### GIVEN DATA
....
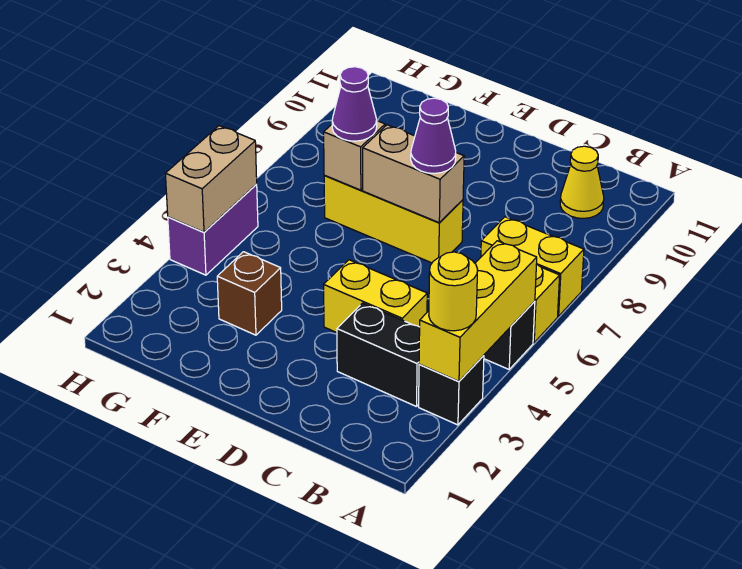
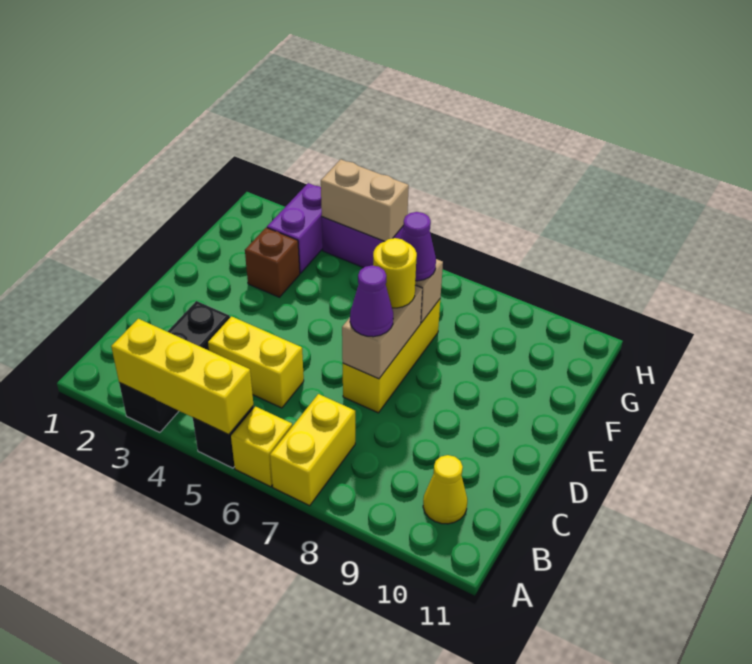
yellow round brick A3 level 3 -> yellow round brick E7 level 3
yellow brick C4:D4 level 1 -> yellow brick C4:C5 level 1
none -> purple brick G3:H3 level 1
....
Every line of the listing should be repeated exactly; no picture should appear.

yellow round brick A3 level 3 -> yellow round brick E7 level 3
yellow brick C4:D4 level 1 -> yellow brick C4:C5 level 1
none -> purple brick G3:H3 level 1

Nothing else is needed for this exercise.